• [Source data]
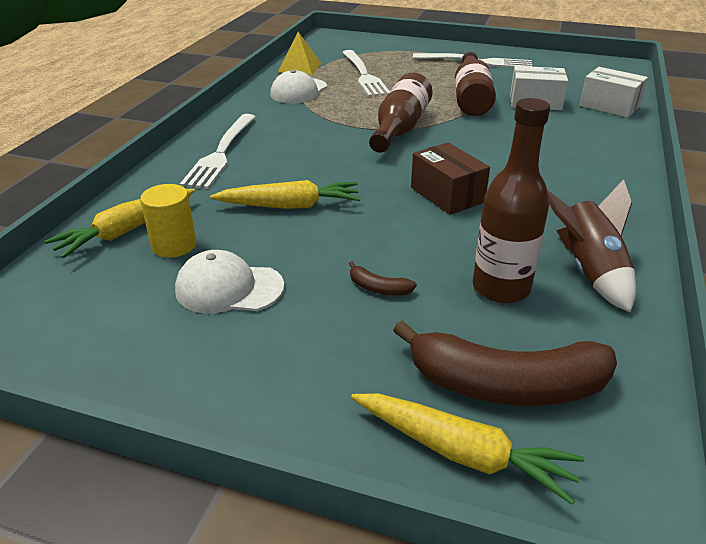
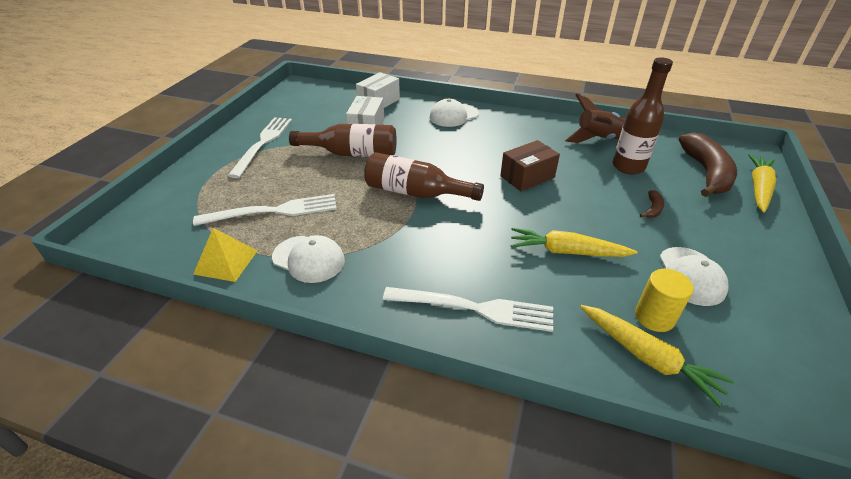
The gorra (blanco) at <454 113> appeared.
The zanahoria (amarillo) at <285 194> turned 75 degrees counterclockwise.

...

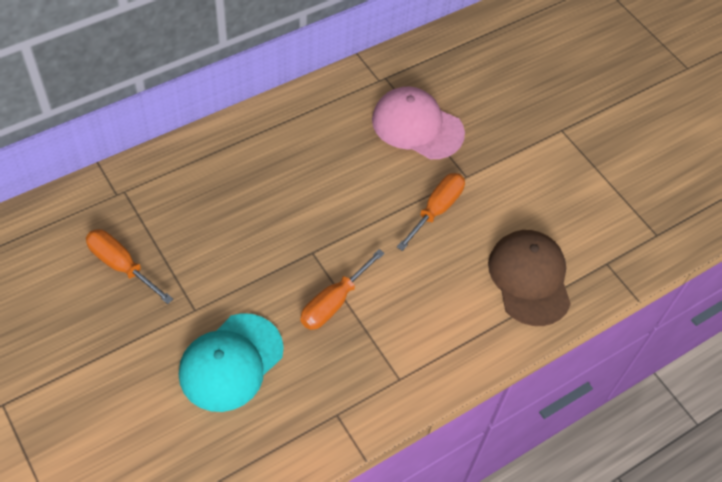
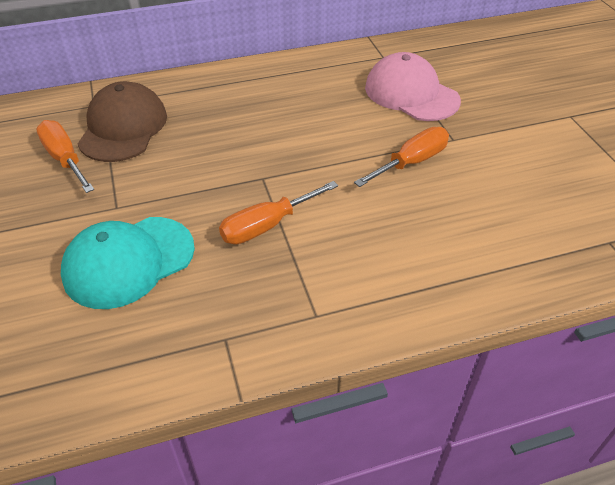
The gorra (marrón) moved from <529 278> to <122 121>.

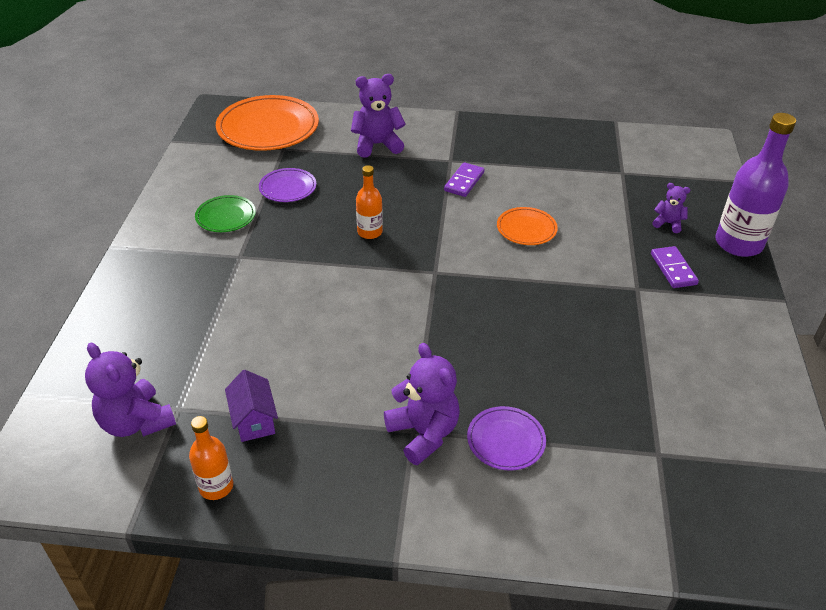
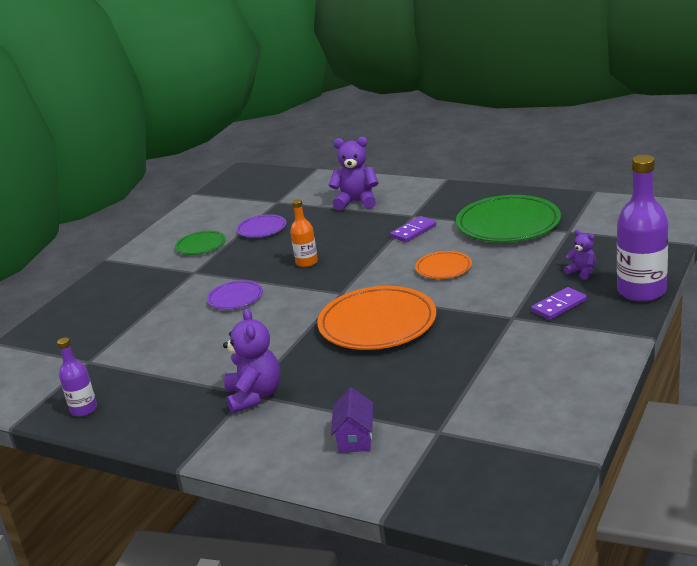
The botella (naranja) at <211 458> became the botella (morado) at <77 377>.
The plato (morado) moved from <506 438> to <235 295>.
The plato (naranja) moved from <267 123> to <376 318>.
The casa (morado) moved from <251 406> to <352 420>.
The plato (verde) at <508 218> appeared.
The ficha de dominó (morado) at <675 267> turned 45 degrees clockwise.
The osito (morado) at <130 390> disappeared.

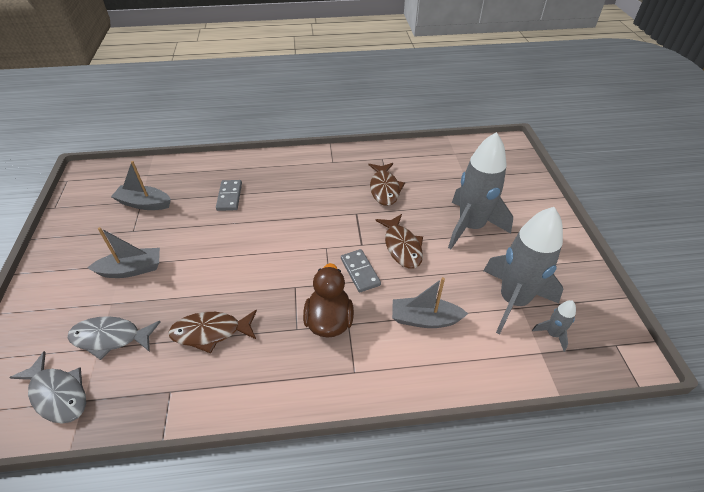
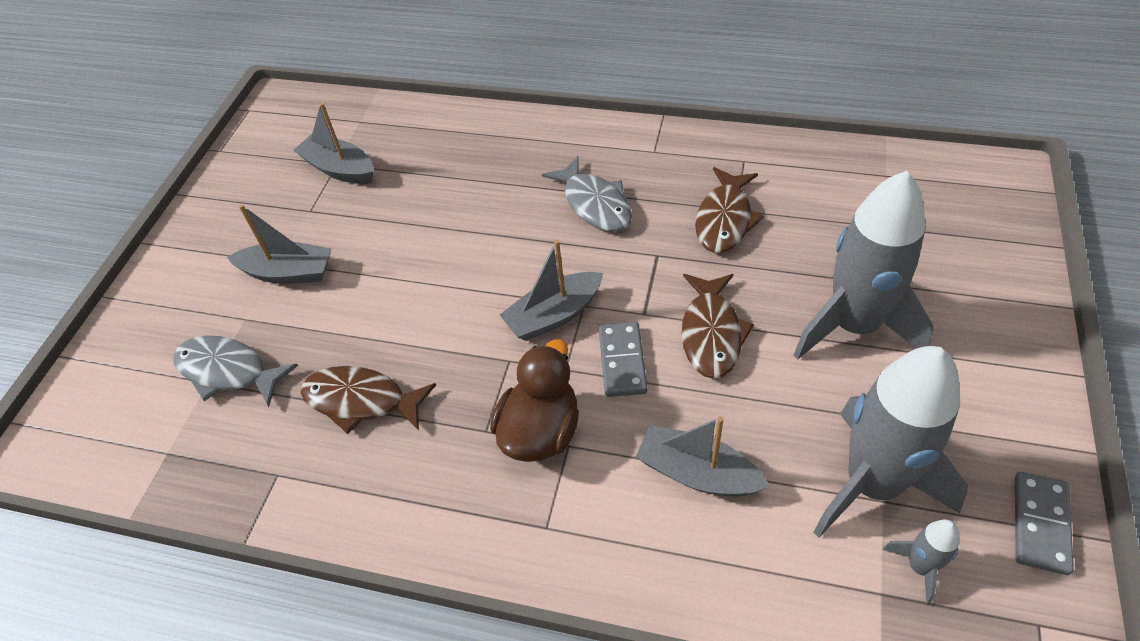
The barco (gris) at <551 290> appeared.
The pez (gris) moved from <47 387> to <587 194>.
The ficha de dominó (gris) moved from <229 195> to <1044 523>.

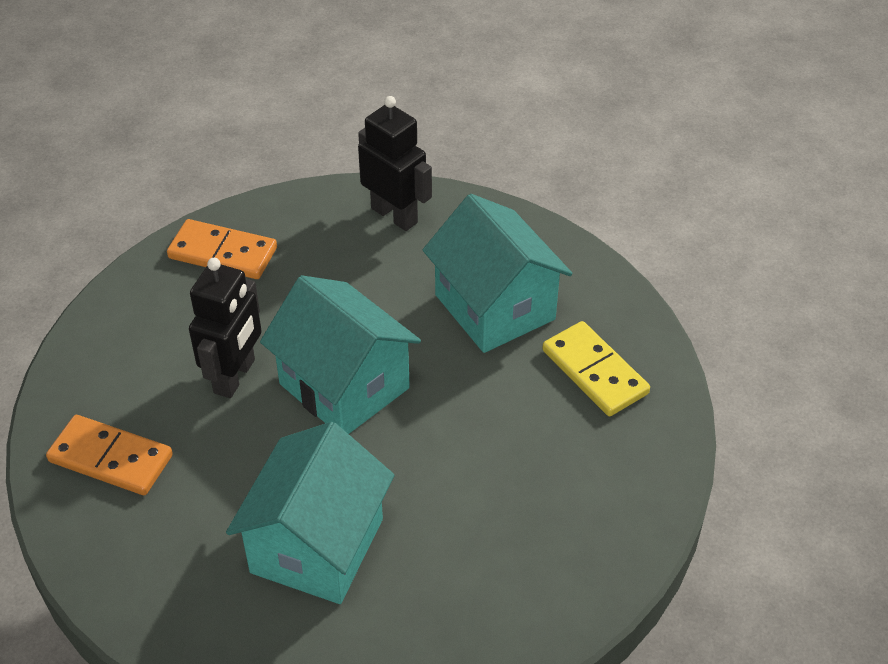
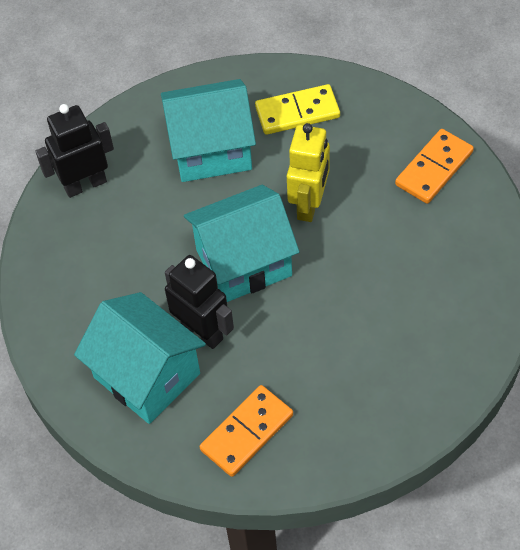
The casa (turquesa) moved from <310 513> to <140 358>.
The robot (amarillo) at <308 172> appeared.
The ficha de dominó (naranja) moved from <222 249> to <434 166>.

---

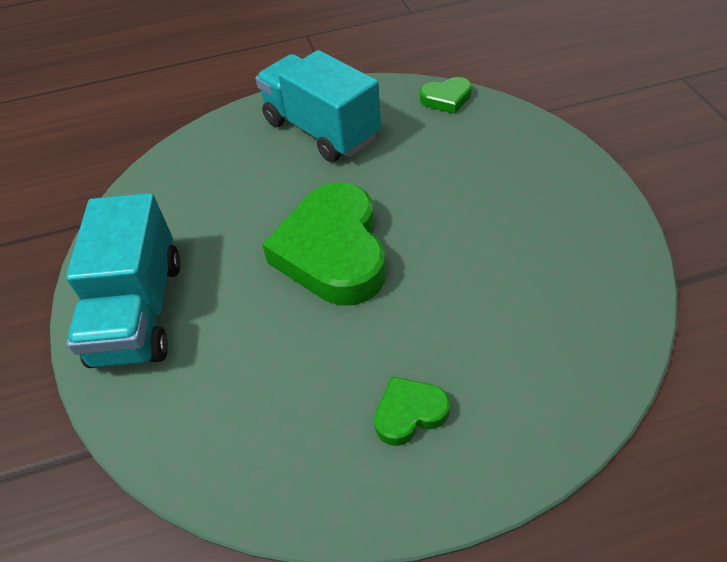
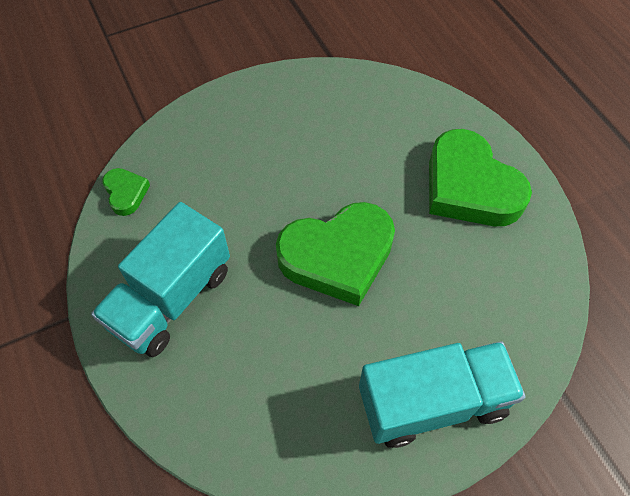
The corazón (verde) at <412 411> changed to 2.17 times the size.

• [Task statement] Only the lines above from the line with "The robot (amarillo) at <308 172> appeared." to the line with "The ficha de dominó (naranja)", those two lines included, should be reproduced exactly.

• [Task answer]
The robot (amarillo) at <308 172> appeared.
The ficha de dominó (naranja) moved from <222 249> to <434 166>.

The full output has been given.